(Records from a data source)

= Beginning of Section =

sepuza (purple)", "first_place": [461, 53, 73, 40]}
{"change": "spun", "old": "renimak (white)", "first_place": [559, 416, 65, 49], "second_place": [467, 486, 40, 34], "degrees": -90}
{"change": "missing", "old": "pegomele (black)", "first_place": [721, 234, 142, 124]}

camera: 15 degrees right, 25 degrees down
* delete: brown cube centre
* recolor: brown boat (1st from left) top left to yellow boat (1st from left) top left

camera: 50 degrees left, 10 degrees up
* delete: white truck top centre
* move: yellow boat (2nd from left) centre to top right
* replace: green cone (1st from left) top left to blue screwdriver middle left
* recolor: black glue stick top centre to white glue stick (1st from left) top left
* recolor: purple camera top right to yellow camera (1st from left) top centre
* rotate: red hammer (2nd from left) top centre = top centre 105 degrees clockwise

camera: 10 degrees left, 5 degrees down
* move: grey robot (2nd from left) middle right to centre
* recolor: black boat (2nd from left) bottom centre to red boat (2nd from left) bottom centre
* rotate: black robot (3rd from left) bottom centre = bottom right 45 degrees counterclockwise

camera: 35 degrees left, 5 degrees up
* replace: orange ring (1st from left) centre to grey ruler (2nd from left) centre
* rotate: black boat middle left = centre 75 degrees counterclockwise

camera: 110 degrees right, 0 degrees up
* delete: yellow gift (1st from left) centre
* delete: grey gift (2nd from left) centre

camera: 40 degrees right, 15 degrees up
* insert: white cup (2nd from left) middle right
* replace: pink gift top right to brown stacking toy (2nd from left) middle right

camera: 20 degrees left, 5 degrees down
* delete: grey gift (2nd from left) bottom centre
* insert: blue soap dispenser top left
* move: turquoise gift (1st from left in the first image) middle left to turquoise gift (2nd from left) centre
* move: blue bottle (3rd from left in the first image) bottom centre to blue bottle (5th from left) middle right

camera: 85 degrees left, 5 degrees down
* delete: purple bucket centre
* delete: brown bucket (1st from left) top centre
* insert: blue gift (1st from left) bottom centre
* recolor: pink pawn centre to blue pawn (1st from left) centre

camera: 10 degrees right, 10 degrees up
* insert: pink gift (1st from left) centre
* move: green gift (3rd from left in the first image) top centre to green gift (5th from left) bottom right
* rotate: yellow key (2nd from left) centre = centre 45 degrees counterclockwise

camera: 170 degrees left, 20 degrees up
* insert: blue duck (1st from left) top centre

= End of Section =

= ACTIVITY =
Would you repeat, exactly and with nothing added, every line from the line containing "cup (2nd from left) middle right" through the last line of the records above?

= ANSWER TO THIS TASK =
* insert: white cup (2nd from left) middle right
* replace: pink gift top right to brown stacking toy (2nd from left) middle right

camera: 20 degrees left, 5 degrees down
* delete: grey gift (2nd from left) bottom centre
* insert: blue soap dispenser top left
* move: turquoise gift (1st from left in the first image) middle left to turquoise gift (2nd from left) centre
* move: blue bottle (3rd from left in the first image) bottom centre to blue bottle (5th from left) middle right

camera: 85 degrees left, 5 degrees down
* delete: purple bucket centre
* delete: brown bucket (1st from left) top centre
* insert: blue gift (1st from left) bottom centre
* recolor: pink pawn centre to blue pawn (1st from left) centre

camera: 10 degrees right, 10 degrees up
* insert: pink gift (1st from left) centre
* move: green gift (3rd from left in the first image) top centre to green gift (5th from left) bottom right
* rotate: yellow key (2nd from left) centre = centre 45 degrees counterclockwise

camera: 170 degrees left, 20 degrees up
* insert: blue duck (1st from left) top centre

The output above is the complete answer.